• _WHAT IS EXPECTED_: Which of the lines below hold "brown"? Please return each one.

• _DATA EXTRACT_:
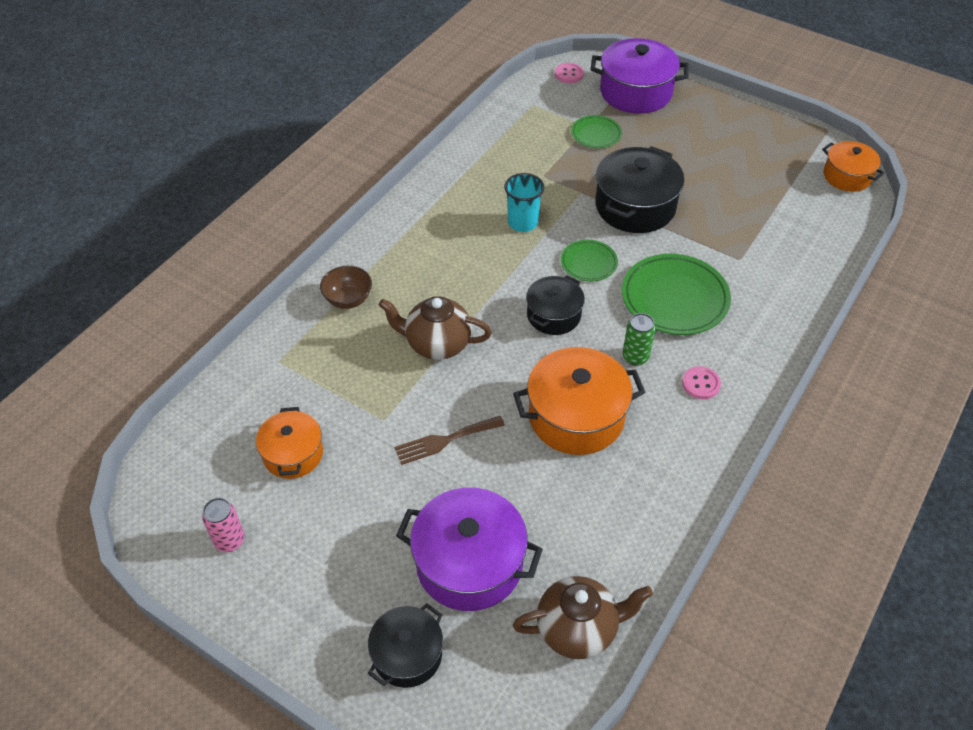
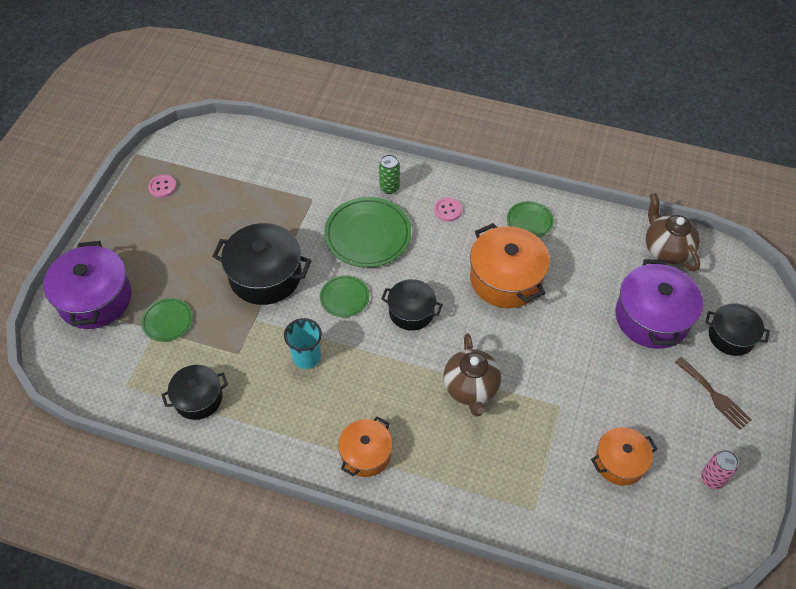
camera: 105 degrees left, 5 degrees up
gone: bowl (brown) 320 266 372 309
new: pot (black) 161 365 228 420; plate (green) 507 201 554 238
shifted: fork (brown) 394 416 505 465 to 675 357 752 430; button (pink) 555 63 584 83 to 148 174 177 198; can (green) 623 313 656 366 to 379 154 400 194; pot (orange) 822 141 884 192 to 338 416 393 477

• _RESPONSE BOX_:
gone: bowl (brown) 320 266 372 309
shifted: fork (brown) 394 416 505 465 to 675 357 752 430; button (pink) 555 63 584 83 to 148 174 177 198; can (green) 623 313 656 366 to 379 154 400 194; pot (orange) 822 141 884 192 to 338 416 393 477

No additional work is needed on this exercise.